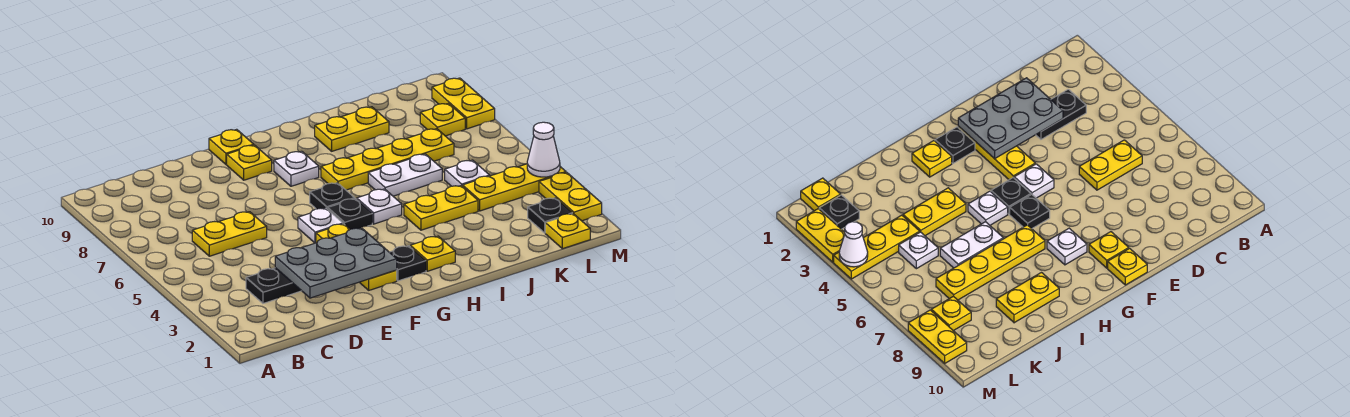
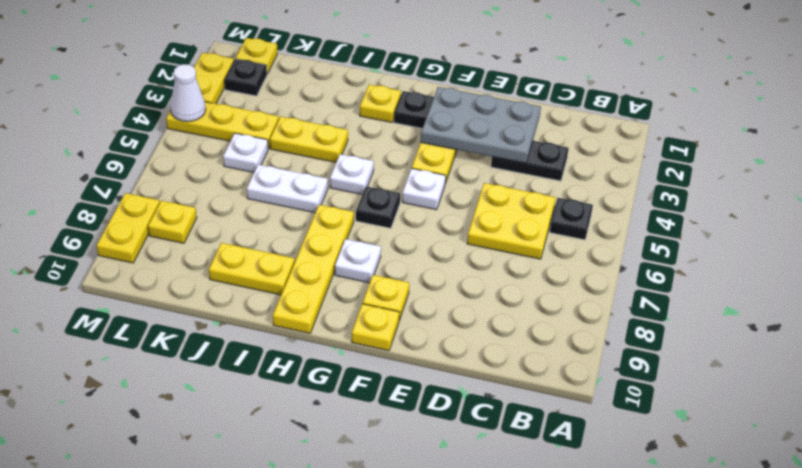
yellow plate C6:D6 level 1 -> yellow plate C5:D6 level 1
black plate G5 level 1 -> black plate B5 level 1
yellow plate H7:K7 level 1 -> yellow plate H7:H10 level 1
* * *
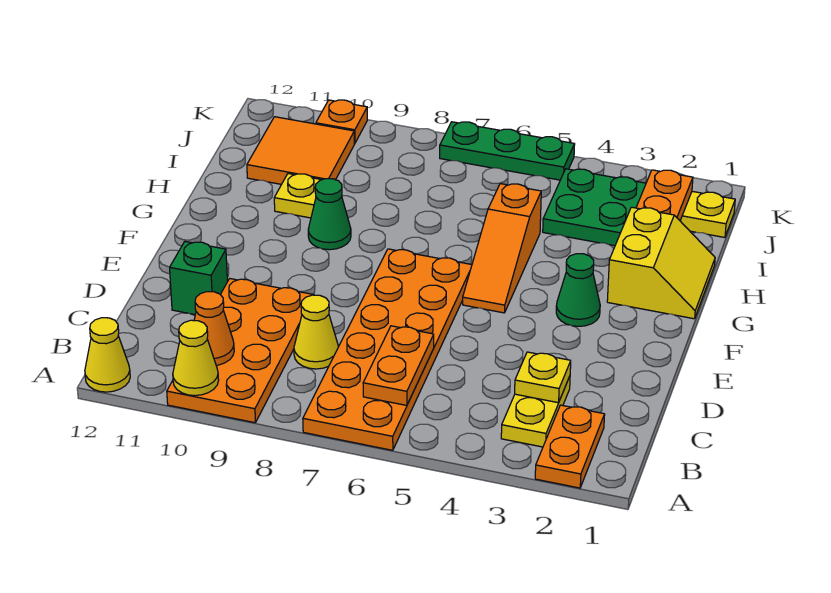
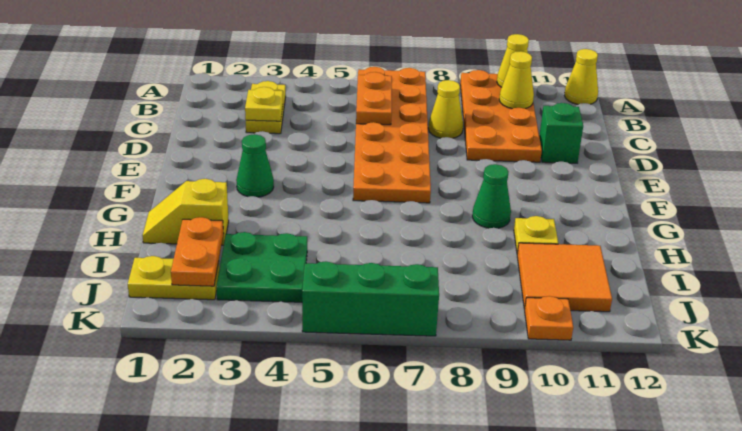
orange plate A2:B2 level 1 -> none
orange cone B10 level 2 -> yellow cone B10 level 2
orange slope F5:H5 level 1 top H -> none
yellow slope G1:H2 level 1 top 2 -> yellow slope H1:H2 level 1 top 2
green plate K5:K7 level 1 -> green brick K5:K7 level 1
* * *
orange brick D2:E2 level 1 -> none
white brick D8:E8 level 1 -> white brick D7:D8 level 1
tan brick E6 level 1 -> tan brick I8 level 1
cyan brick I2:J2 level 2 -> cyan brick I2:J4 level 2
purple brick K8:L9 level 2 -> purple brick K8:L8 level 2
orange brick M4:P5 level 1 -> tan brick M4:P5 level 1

What you are asked to do »
One stretch of the lines above is wanted, from the line that contains "yellow plate C6:D6" through the line that contains "yellow plate H7:K7". Output it exactly.

Response to the task »
yellow plate C6:D6 level 1 -> yellow plate C5:D6 level 1
black plate G5 level 1 -> black plate B5 level 1
yellow plate H7:K7 level 1 -> yellow plate H7:H10 level 1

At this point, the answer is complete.